§ Dataset records:
[Start of Attachment]

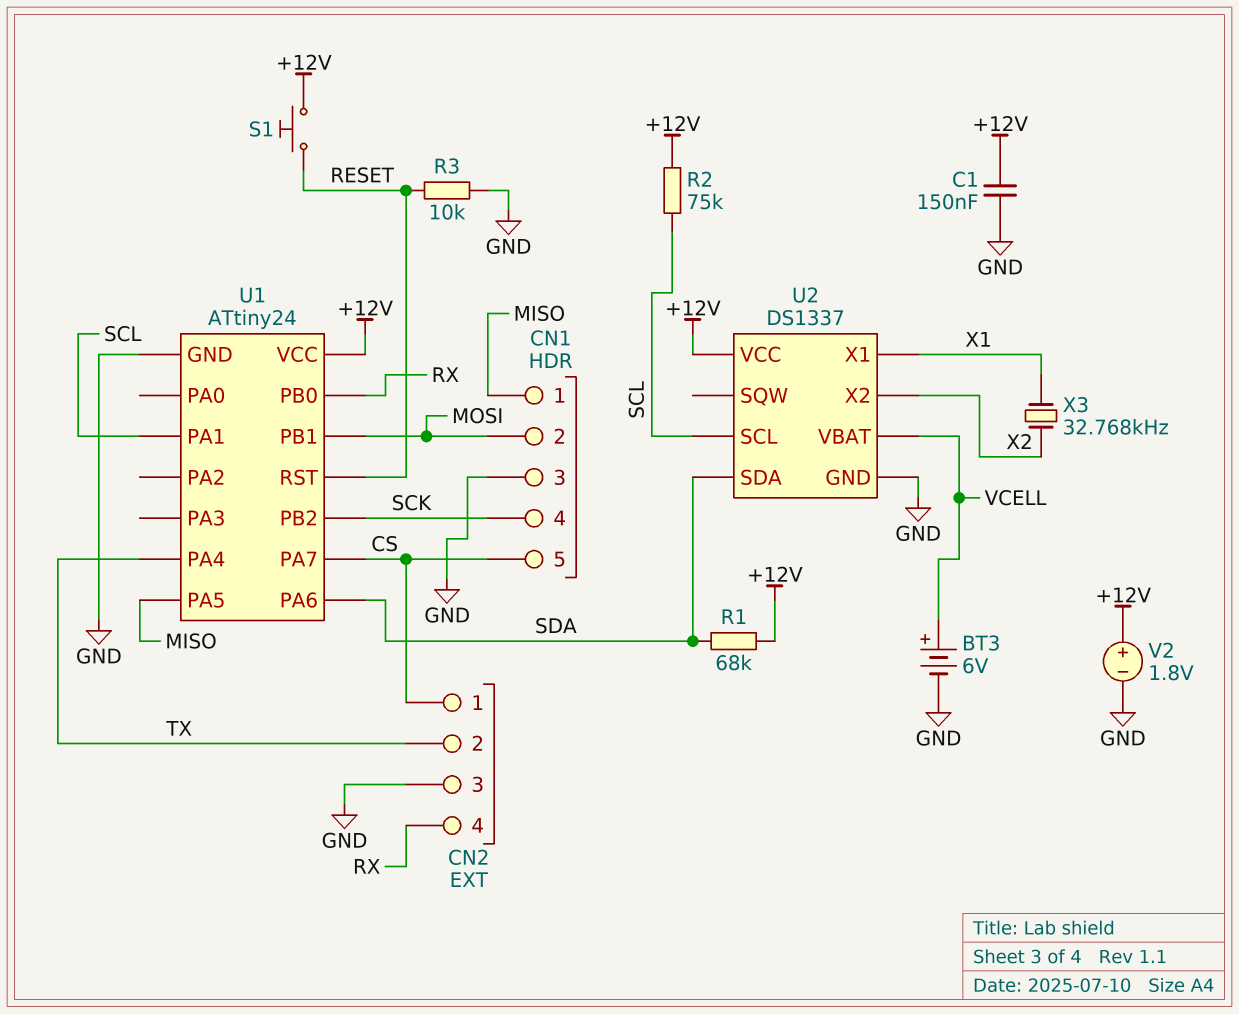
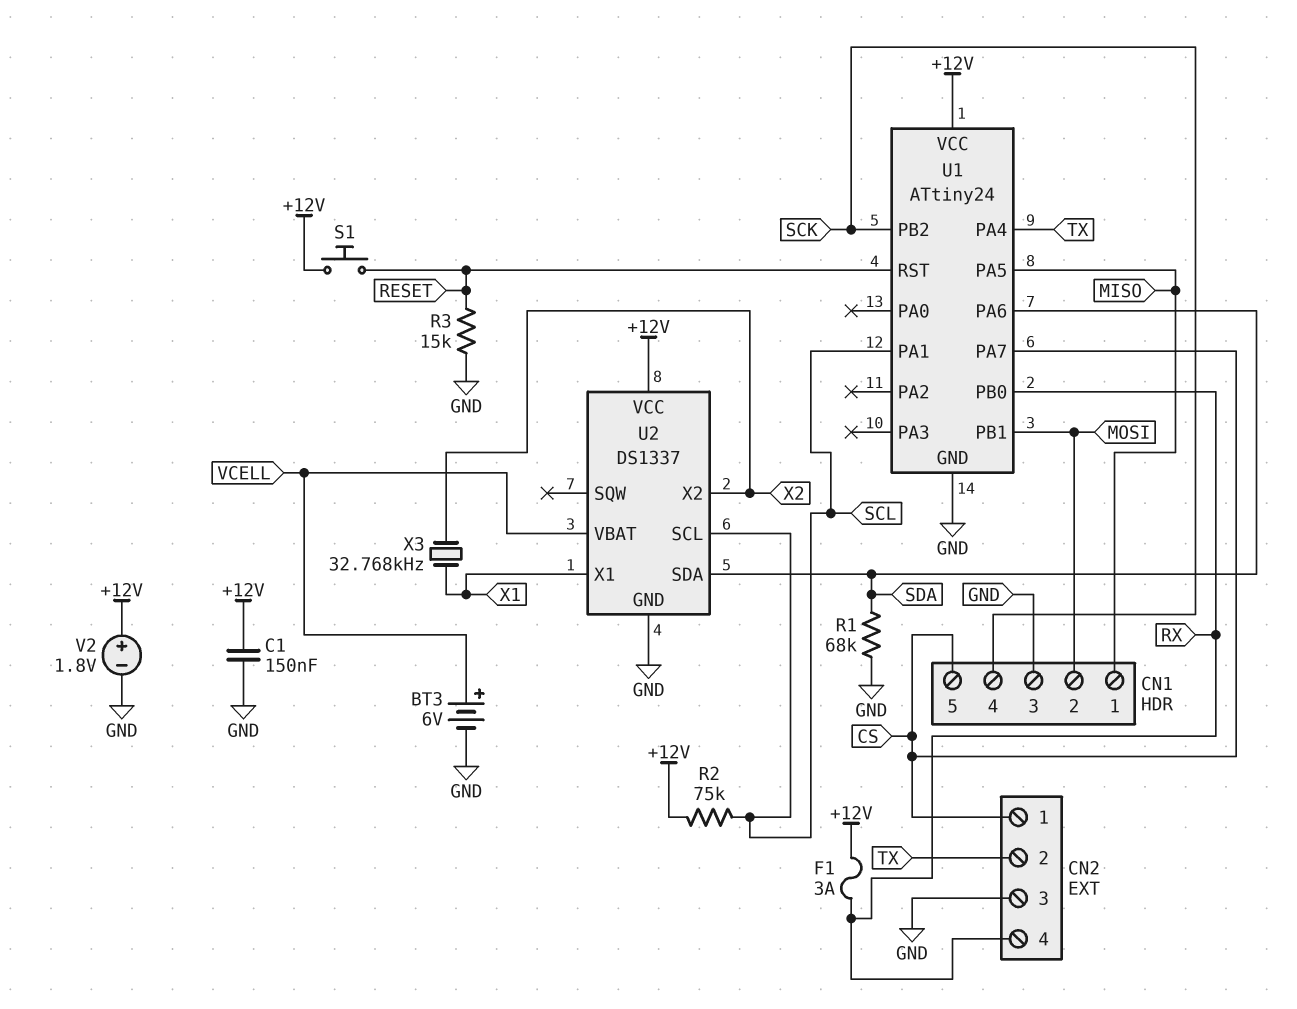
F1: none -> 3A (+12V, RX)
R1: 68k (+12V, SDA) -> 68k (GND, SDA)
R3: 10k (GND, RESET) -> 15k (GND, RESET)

[End of Attachment]
[Start of Attachment]

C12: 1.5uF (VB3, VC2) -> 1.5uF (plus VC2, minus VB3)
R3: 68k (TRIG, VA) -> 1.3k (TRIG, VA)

[End of Attachment]
[Start of Attachment]

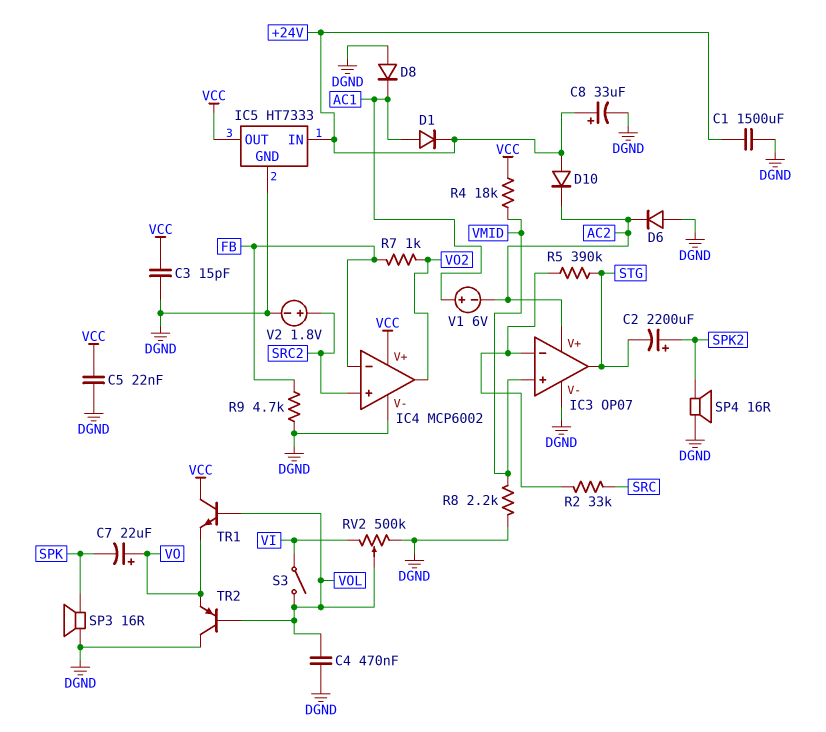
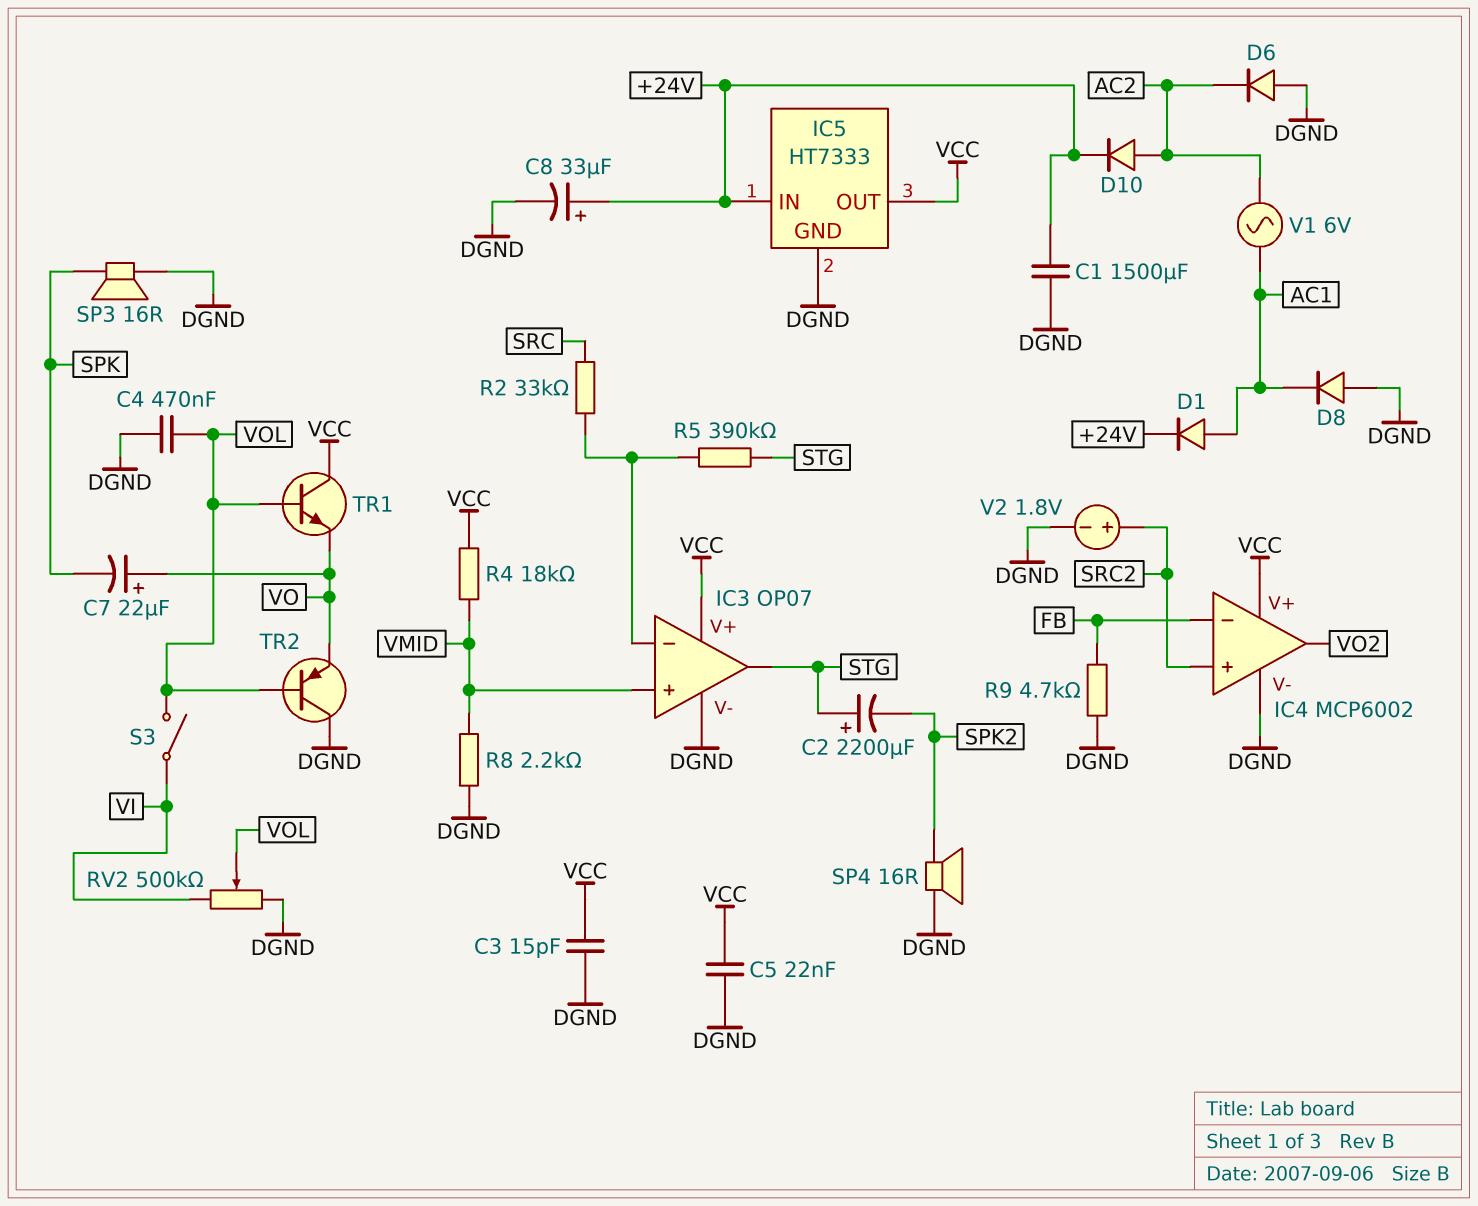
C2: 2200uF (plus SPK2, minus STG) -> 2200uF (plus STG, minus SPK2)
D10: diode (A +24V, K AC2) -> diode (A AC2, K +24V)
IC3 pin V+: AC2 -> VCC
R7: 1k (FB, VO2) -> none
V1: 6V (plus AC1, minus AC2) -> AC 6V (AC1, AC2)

[End of Attachment]

Out of the material above, output word for word the line with "R1: 68k (+12V, SDA) -> 68k (GND, SDA)", the line with "R3: 10k (GND, RESET) -> 15k (GND, RESET)", and all lines between them, with nothing else.

§ Finished exercise:
R1: 68k (+12V, SDA) -> 68k (GND, SDA)
R3: 10k (GND, RESET) -> 15k (GND, RESET)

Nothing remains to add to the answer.